YOUR OBJECTIVE — Every line below must come back exactly as it stands, with the images omitted.

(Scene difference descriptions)
Content starts

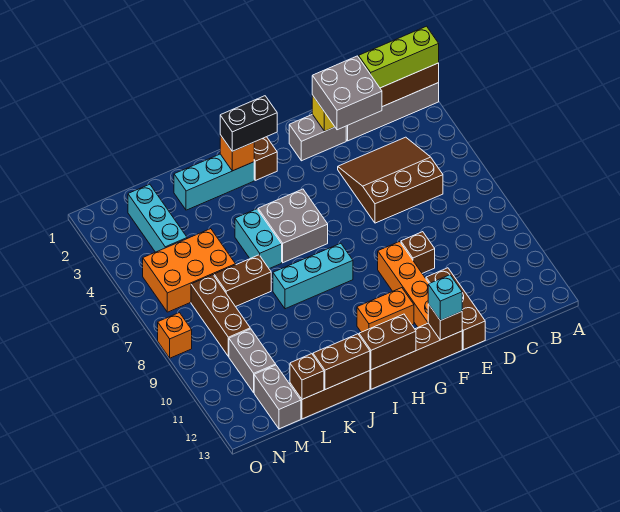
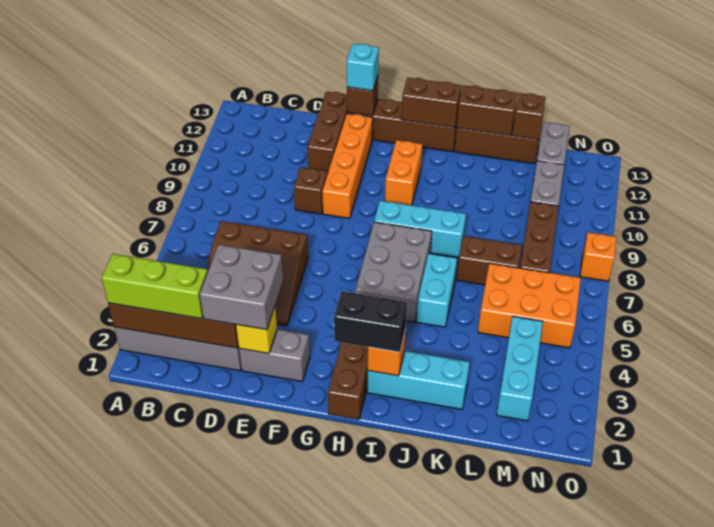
orange brick G11:H11 level 1 -> orange brick H10:H11 level 1
grey brick H5:I6 level 1 -> grey brick H5:I7 level 1

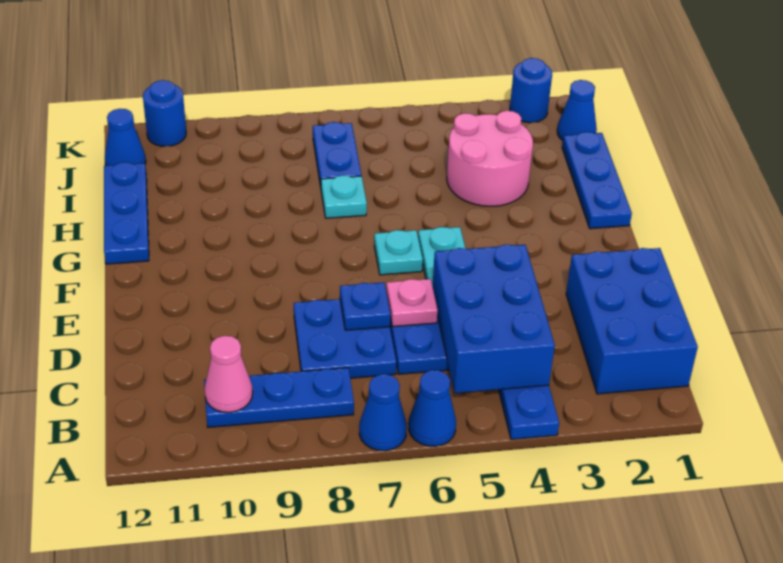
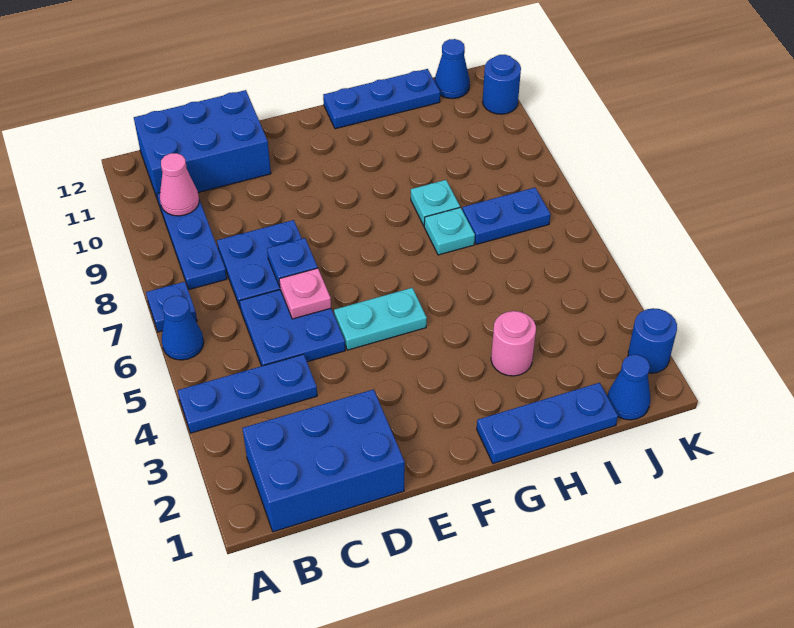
blue cone A7 level 1 -> blue plate A7 level 1
blue brick B4:D5 level 2 -> blue brick B11:D12 level 1
cyan plate F6 level 1 -> cyan plate H8 level 1
pink round brick H3:I4 level 1 -> pink round brick H3 level 1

Content ends

ANSWER TO THIS PROBLEM —
orange brick G11:H11 level 1 -> orange brick H10:H11 level 1
grey brick H5:I6 level 1 -> grey brick H5:I7 level 1

blue cone A7 level 1 -> blue plate A7 level 1
blue brick B4:D5 level 2 -> blue brick B11:D12 level 1
cyan plate F6 level 1 -> cyan plate H8 level 1
pink round brick H3:I4 level 1 -> pink round brick H3 level 1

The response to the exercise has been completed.